**TASK INSTRUCTIONS:** Read the records below and report each line in which "turquoise" occurs.

**RECORDS SHOWN:**

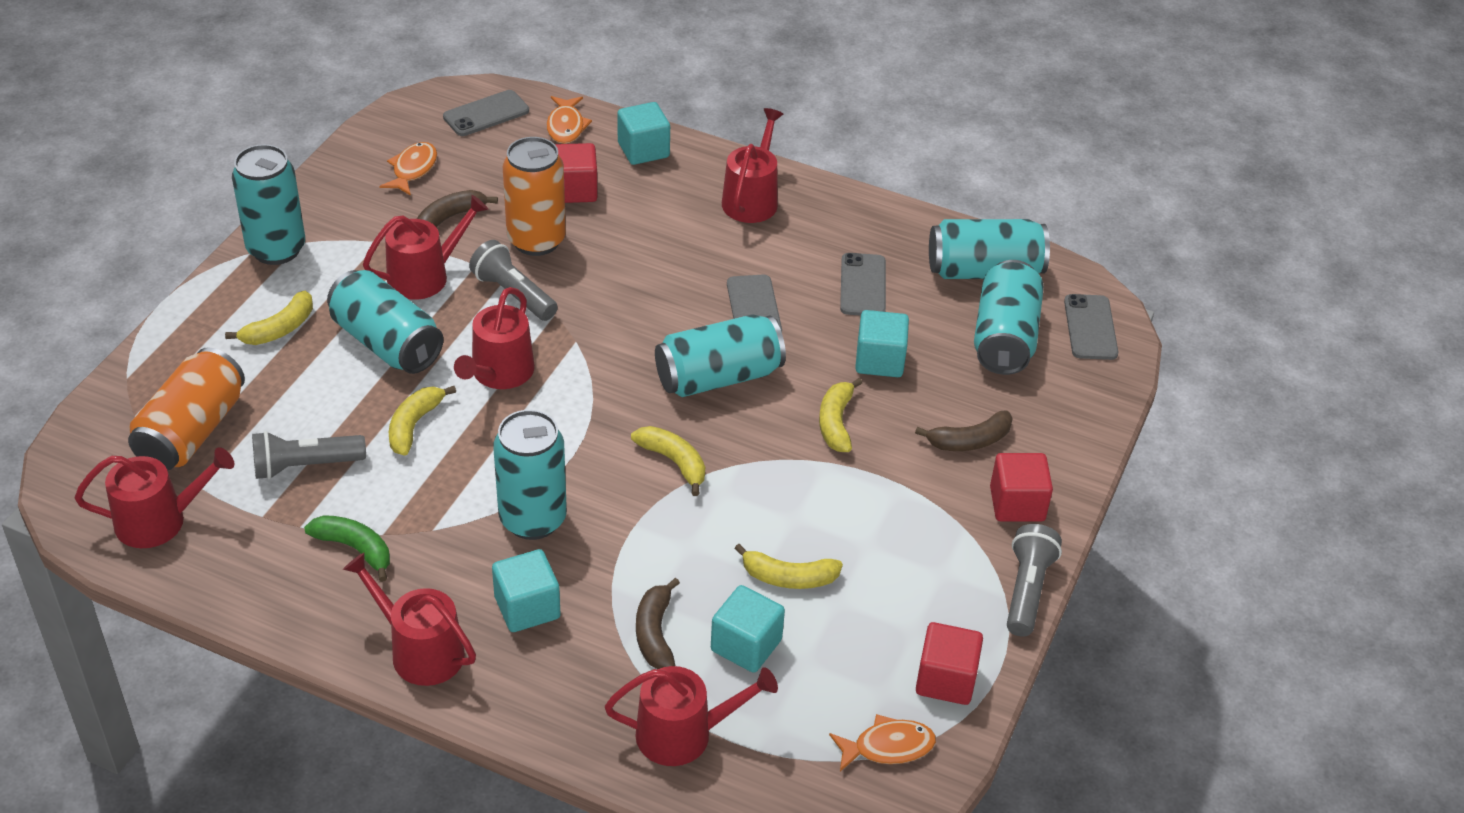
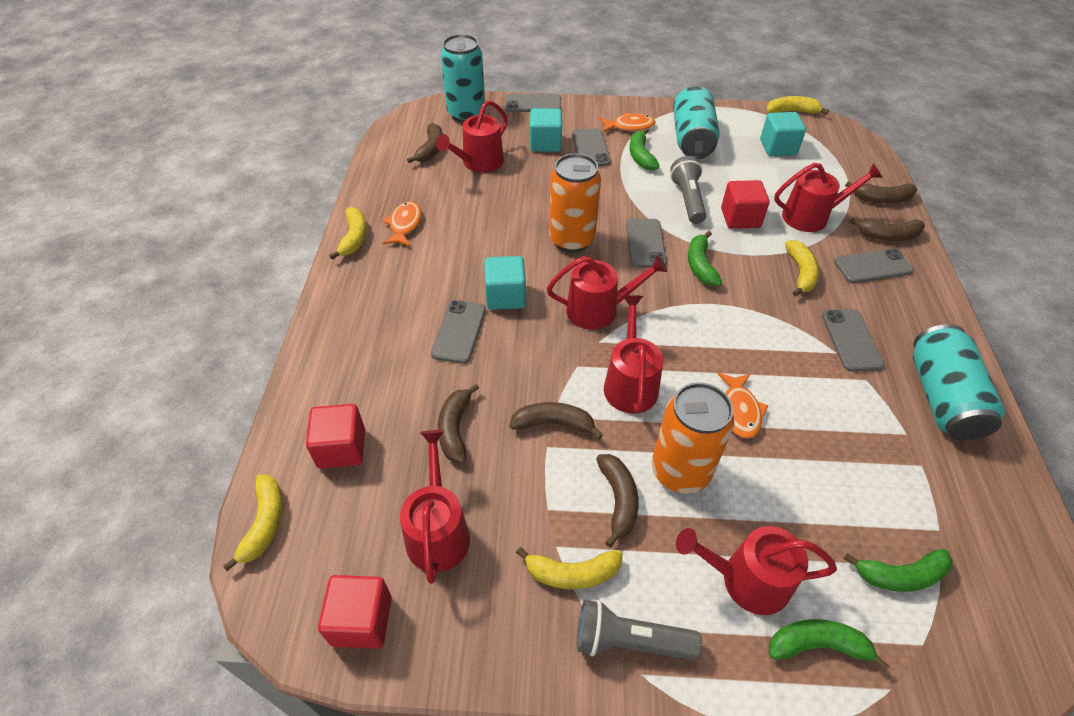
brown banana: [417,190,498,228] [636,578,680,669] [915,410,1013,451] = 3 -> [407,123,443,163] [438,384,479,463] [509,402,603,439] [596,454,638,547] [845,182,917,203] [849,218,925,241] = 6
green banana: [304,515,390,582] = 1 -> [630,128,660,171] [688,231,722,286] [769,619,889,672] [844,548,953,592] = 4
grey flashlight: [252,431,366,480] [469,240,558,321] [1007,524,1062,637] = 3 -> [577,600,702,661] [670,156,706,224] = 2
grey phone: [443,90,529,136] [727,275,782,332] [840,253,886,316] [1064,294,1118,360] = 4 -> [431,300,486,364] [505,94,561,112] [572,128,611,166] [626,219,667,268] [822,309,884,372] [834,248,914,283] = 6
turquoise can: [232,144,305,265] [327,270,443,374] [493,410,567,540] [655,315,786,397] [929,219,1050,279] [974,260,1044,375] = 6 -> [441,34,485,123] [673,86,720,159] [913,324,1005,441] = 3
turquoise cube: [492,549,561,632] [617,102,670,165] [711,585,785,673] [855,310,909,377] = 4 -> [484,256,526,310] [530,108,562,152] [760,112,806,156] = 3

**EXERCISE SOLUTION:**
turquoise can: [232,144,305,265] [327,270,443,374] [493,410,567,540] [655,315,786,397] [929,219,1050,279] [974,260,1044,375] = 6 -> [441,34,485,123] [673,86,720,159] [913,324,1005,441] = 3
turquoise cube: [492,549,561,632] [617,102,670,165] [711,585,785,673] [855,310,909,377] = 4 -> [484,256,526,310] [530,108,562,152] [760,112,806,156] = 3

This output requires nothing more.